» **INSTRUCTIONS FOR THE TASK**
Skip the images and repeat every entry word for word.

─── INPUT FOR THIS TASK

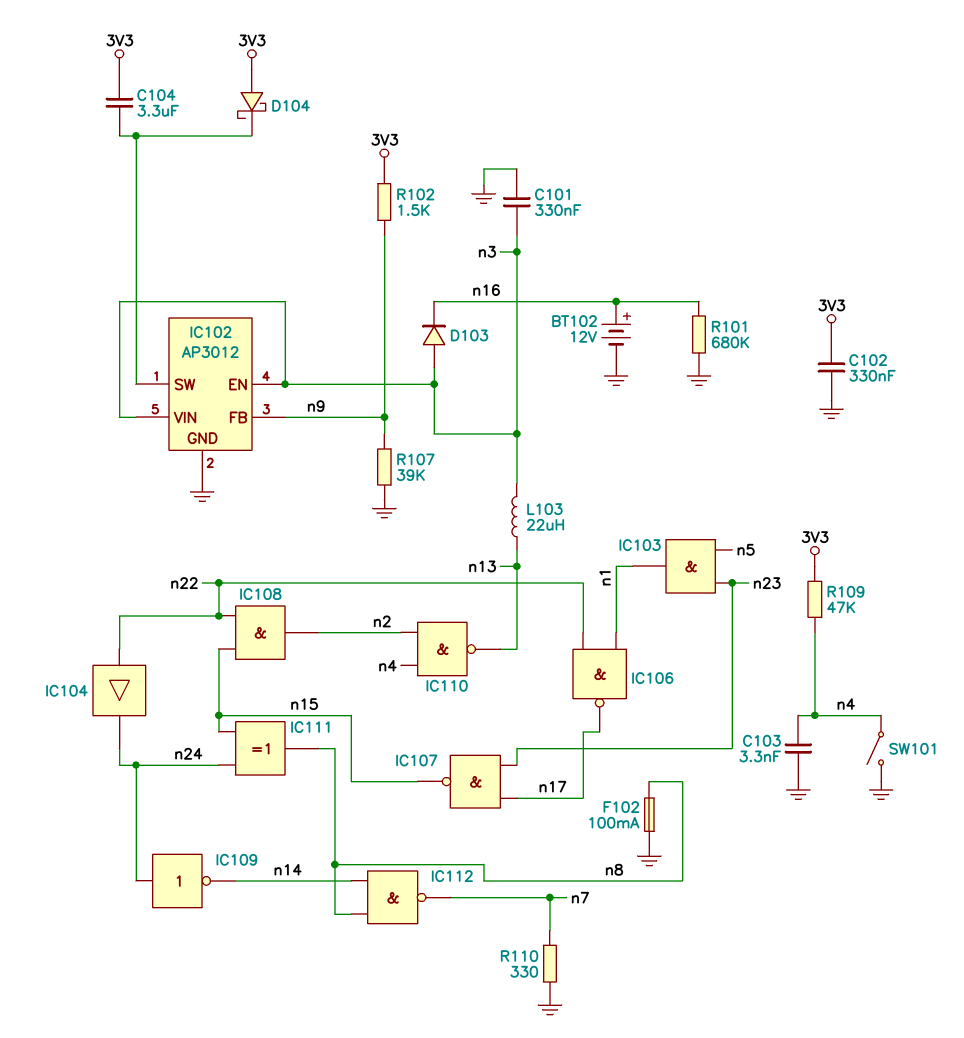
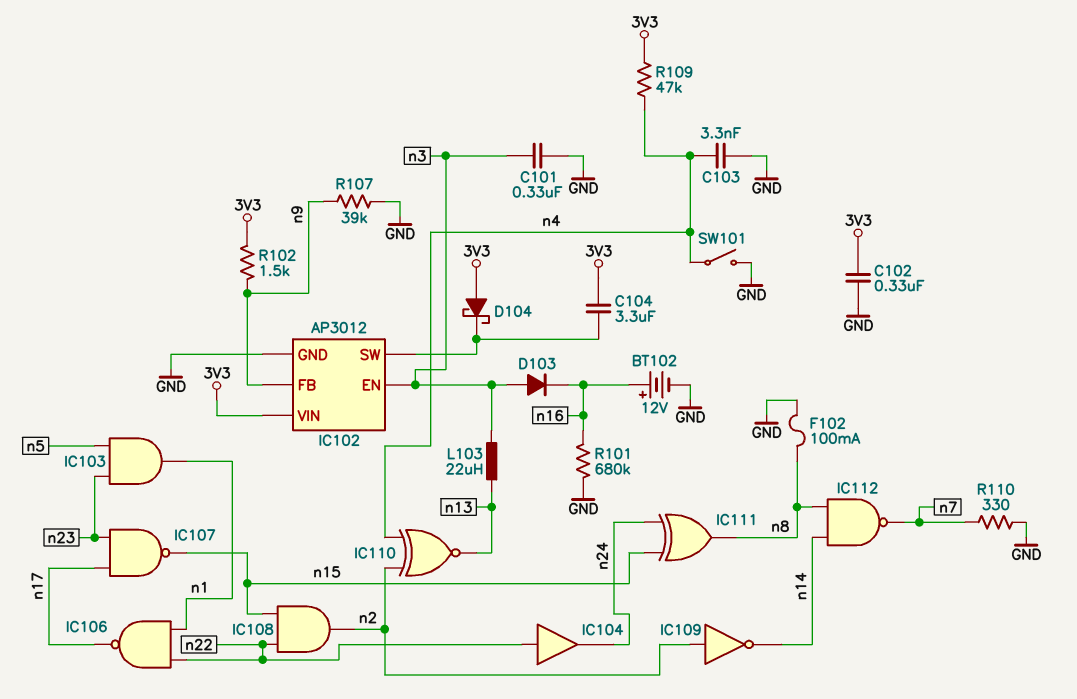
IC102 pin VIN: n3 -> 3V3
IC109: NOT (in n24, out n14) -> NOT (in n2, out n14)
IC110: NAND (in n2, in n4, out n13) -> XNOR (in n2, in n4, out n13)

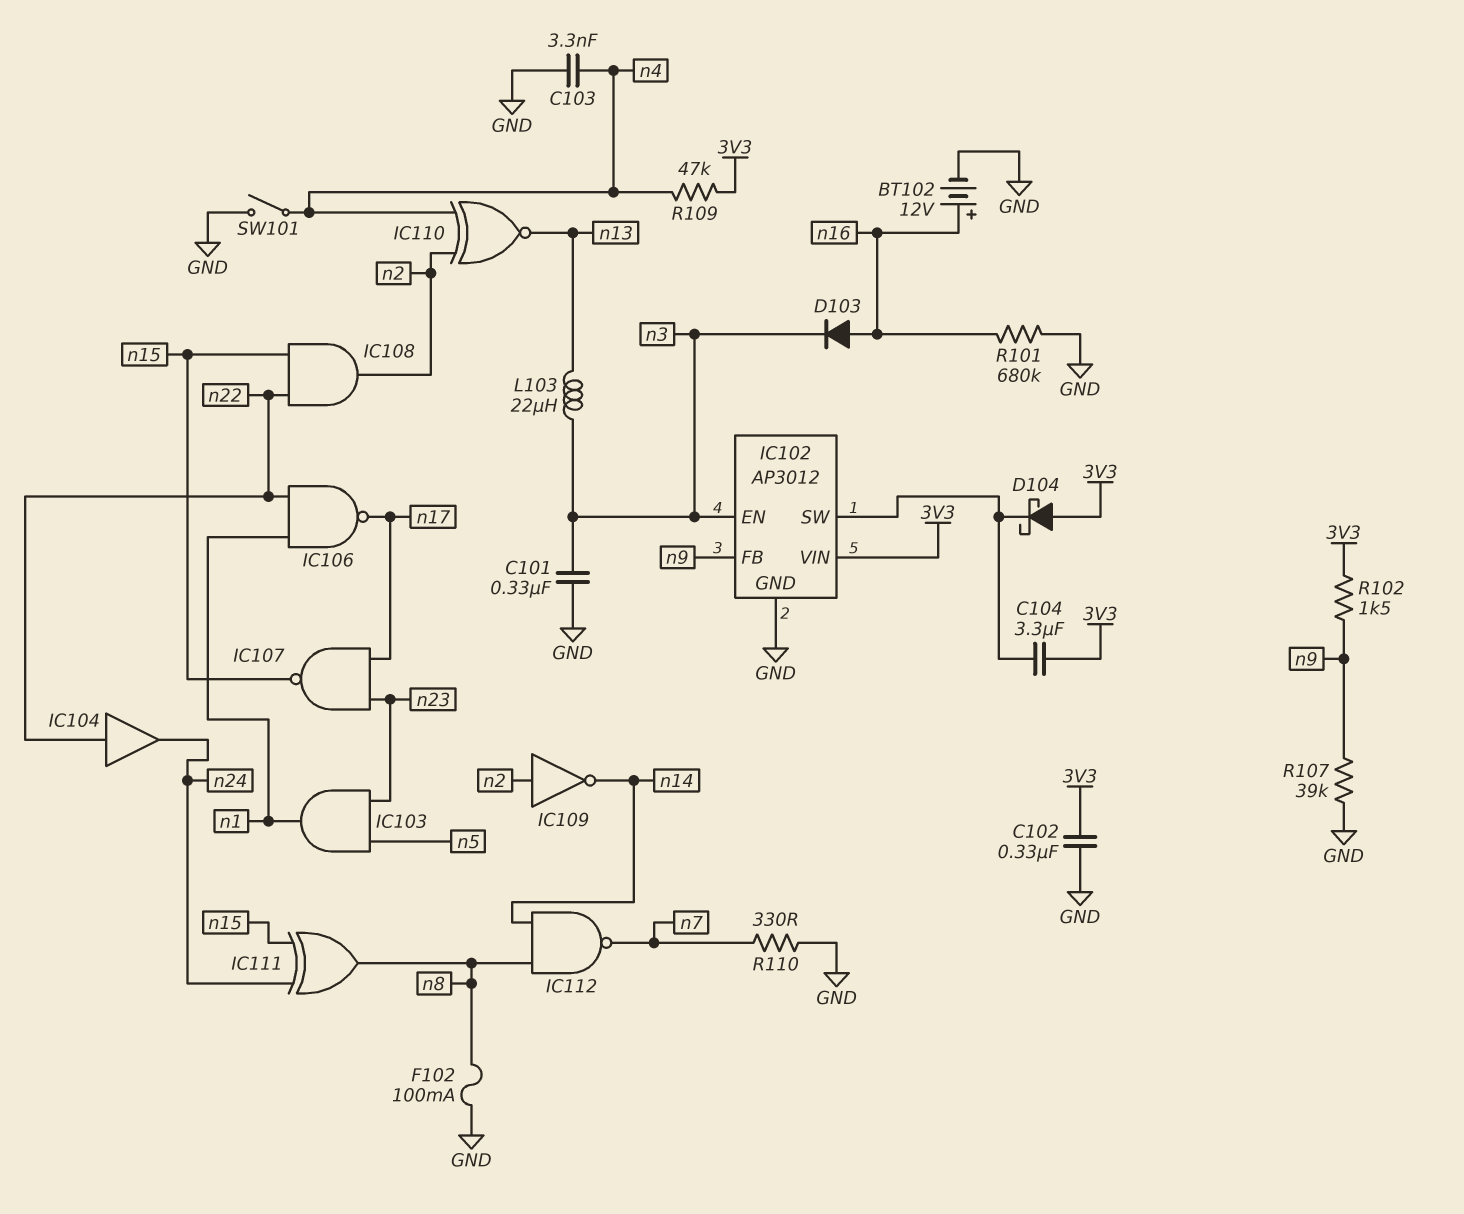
D103: diode (A n3, K n16) -> diode (A n16, K n3)

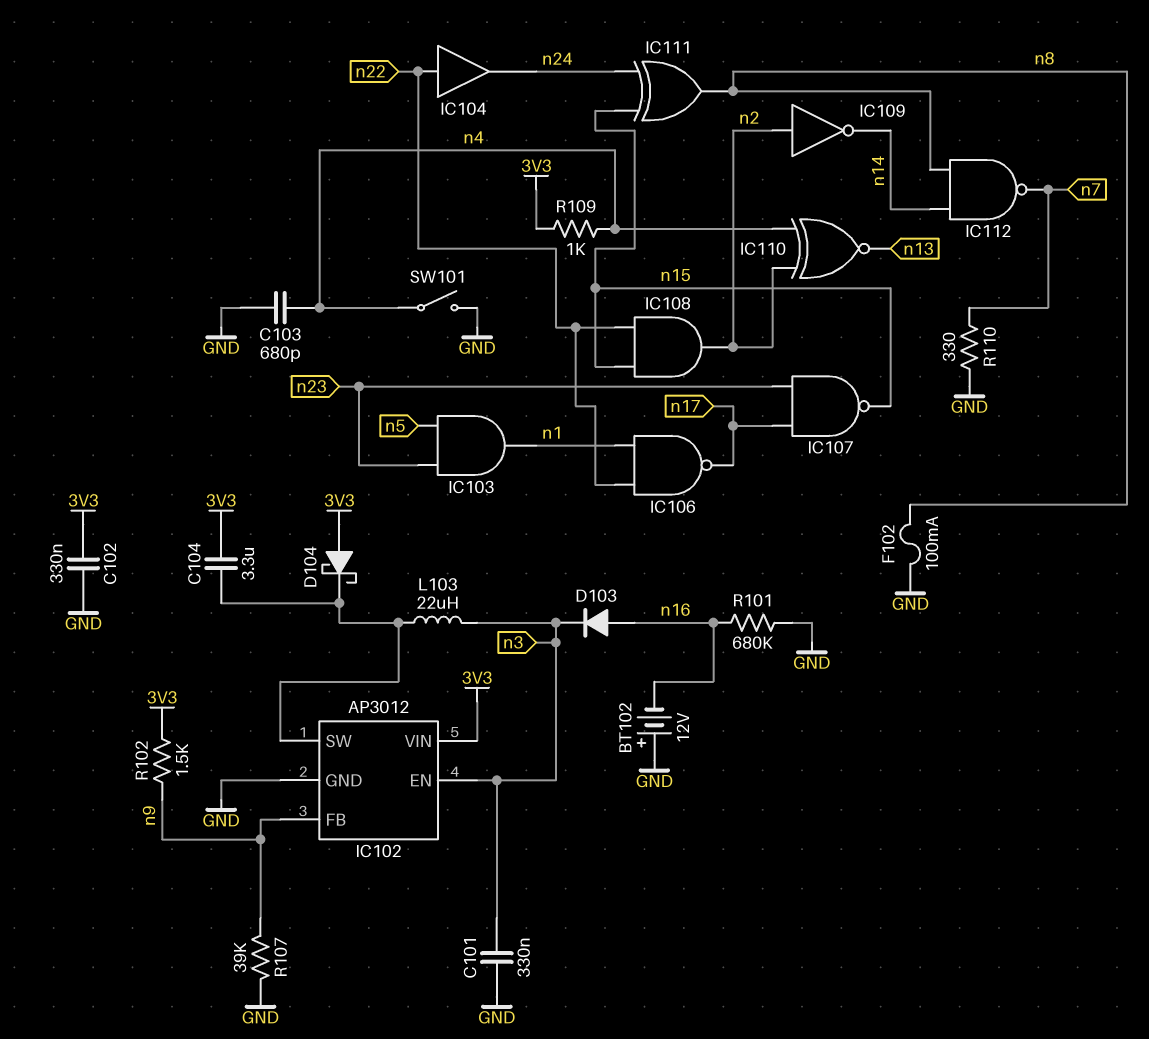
BT102: 12V (plus n16, minus GND) -> 12V (plus GND, minus n16)
C103: 3.3nF (GND, n4) -> 680pF (GND, n4)
L103: 22uH (n3, n13) -> 22uH (IC102/SW, n3)
R109: 47k (3V3, n4) -> 1k (3V3, n4)

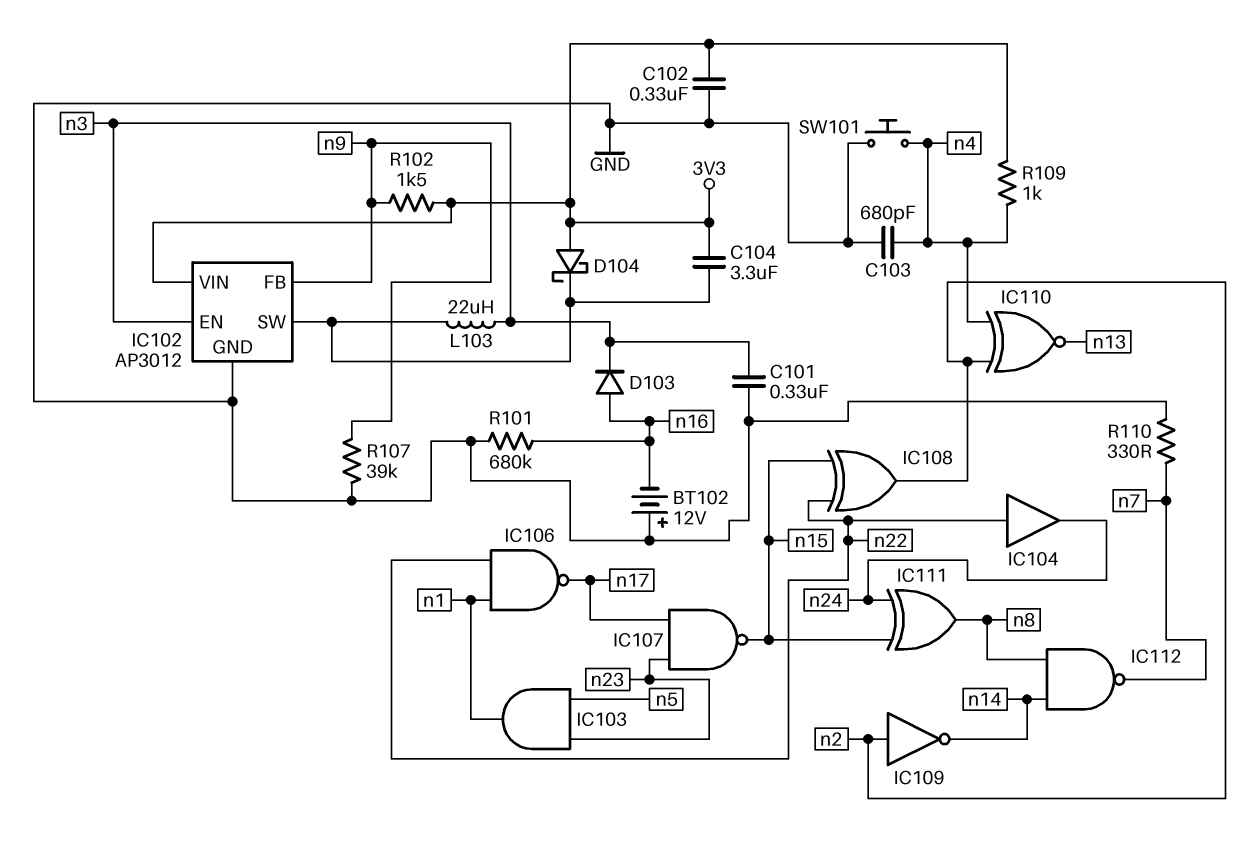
F102: 100mA (GND, n8) -> none
IC108: AND (in n15, in n22, out n2) -> XOR (in n15, in n22, out n2)
SW101: switch (GND, n4) -> button (GND, n4)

──────

» **TASK RESPONSE**
IC102 pin VIN: n3 -> 3V3
IC109: NOT (in n24, out n14) -> NOT (in n2, out n14)
IC110: NAND (in n2, in n4, out n13) -> XNOR (in n2, in n4, out n13)

D103: diode (A n3, K n16) -> diode (A n16, K n3)

BT102: 12V (plus n16, minus GND) -> 12V (plus GND, minus n16)
C103: 3.3nF (GND, n4) -> 680pF (GND, n4)
L103: 22uH (n3, n13) -> 22uH (IC102/SW, n3)
R109: 47k (3V3, n4) -> 1k (3V3, n4)

F102: 100mA (GND, n8) -> none
IC108: AND (in n15, in n22, out n2) -> XOR (in n15, in n22, out n2)
SW101: switch (GND, n4) -> button (GND, n4)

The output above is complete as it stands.